_Goal of the exercise_.
Precisely the lines from the one with "floor lamp: (1287, 1107)" through the end of the data, both included, must make up the response, each restated word for word.
»»
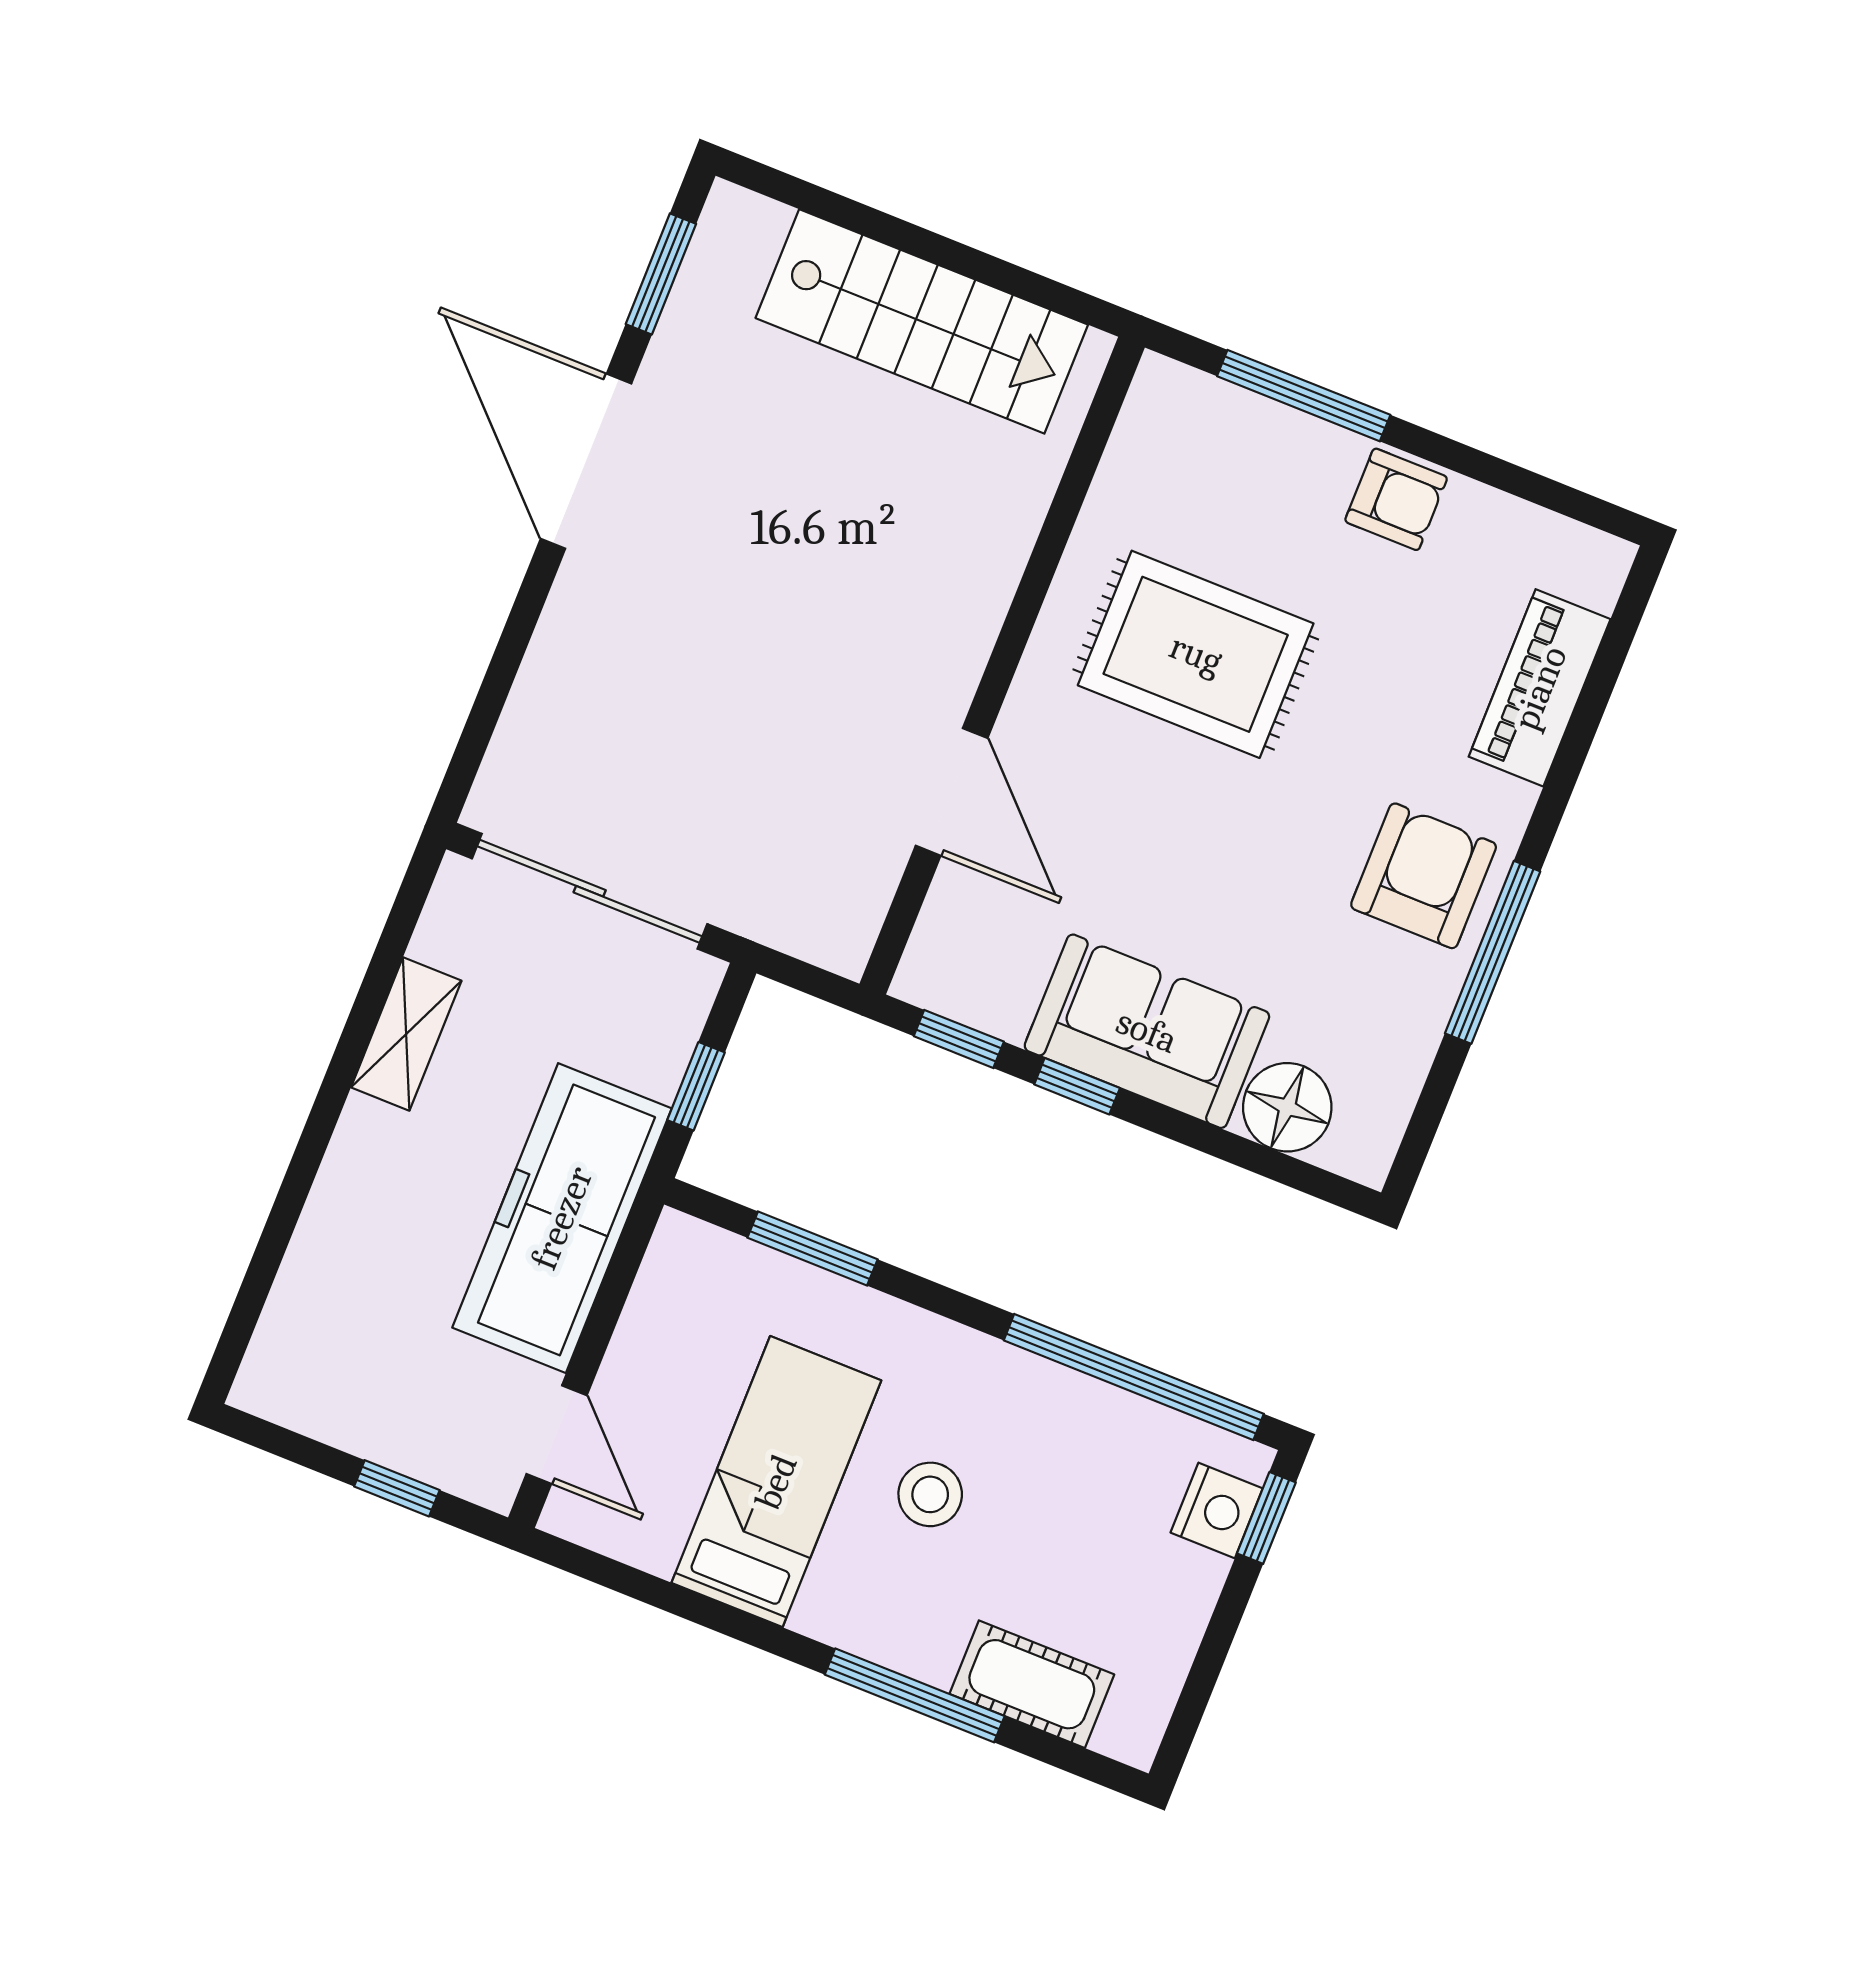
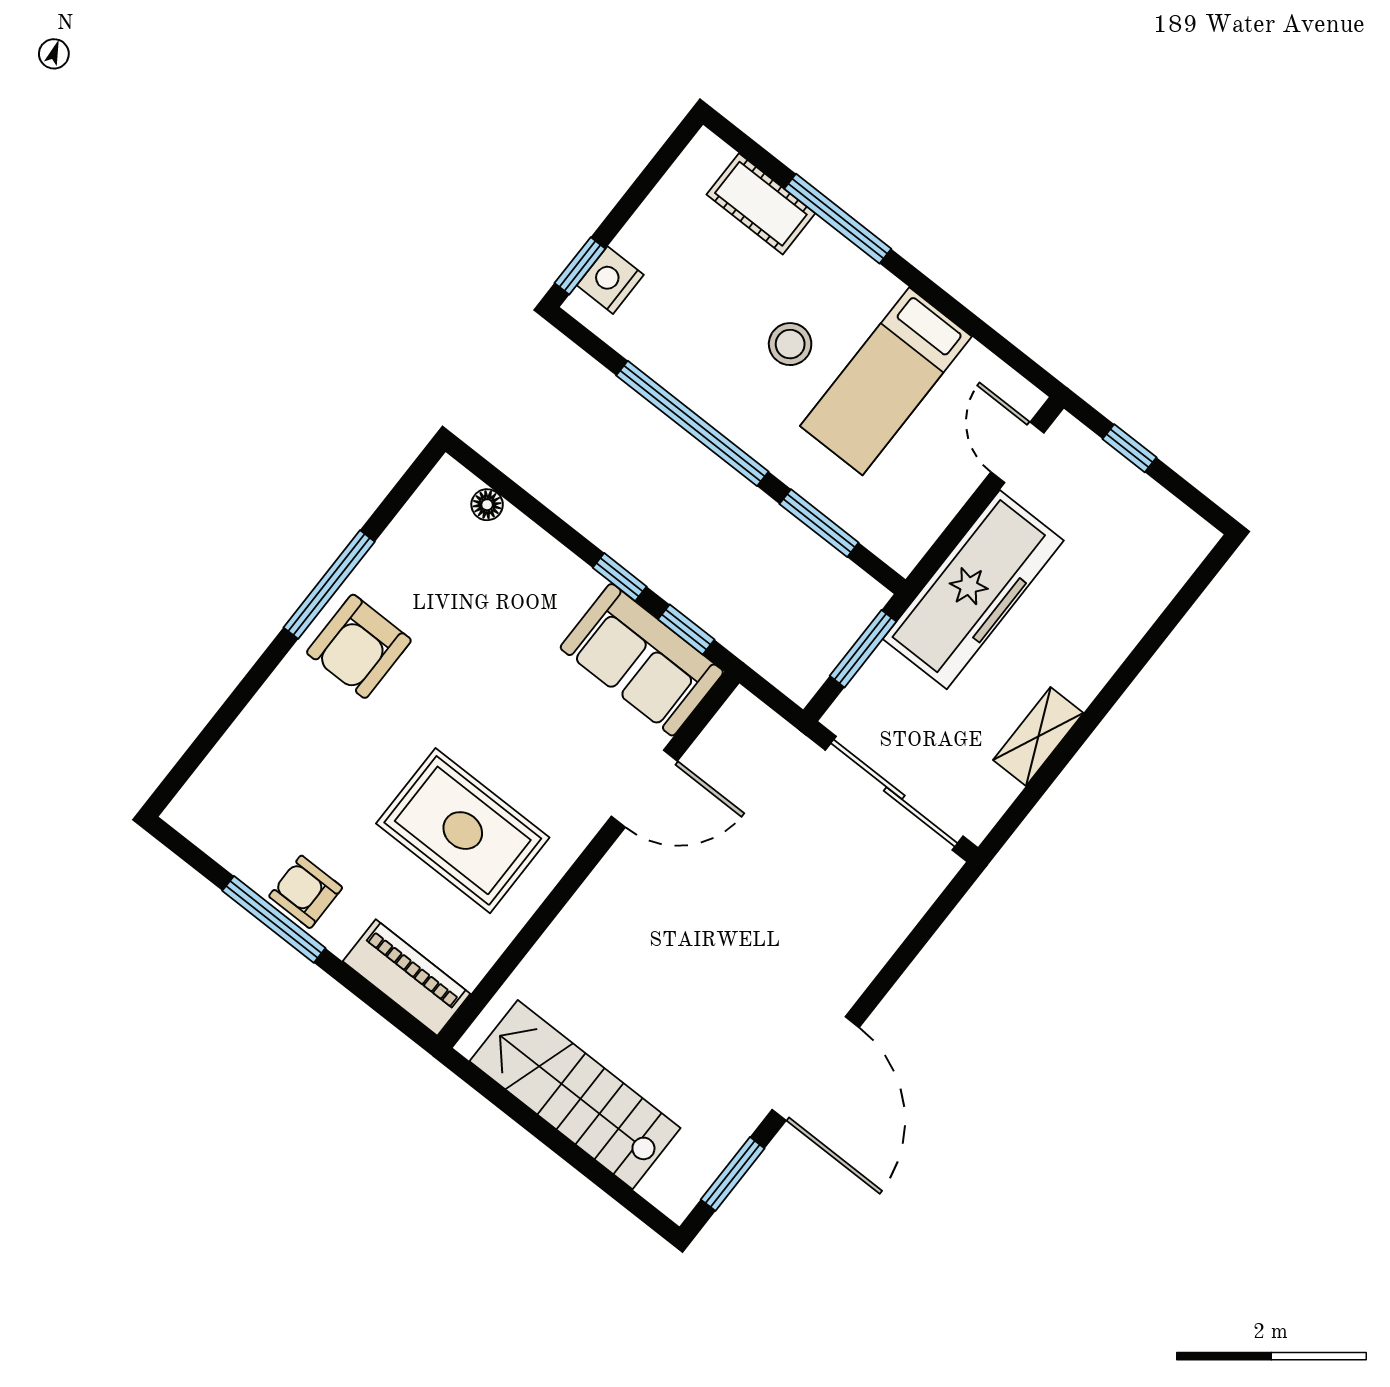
window: (1304, 396) -> (274, 919), moved
piano: (1540, 688) -> (406, 978), moved, turned -90
door: (952, 792) -> (644, 789), swing flipped
sofa: (1147, 1031) -> (642, 660), moved
window: (696, 1086) -> (863, 649), width x1.50
floor lamp: (1287, 1107) -> (487, 505), width x0.53, depth x0.53
window: (1134, 1377) -> (692, 423), moved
««
_Answer for this exercise_.
floor lamp: (1287, 1107) -> (487, 505), width x0.53, depth x0.53
window: (1134, 1377) -> (692, 423), moved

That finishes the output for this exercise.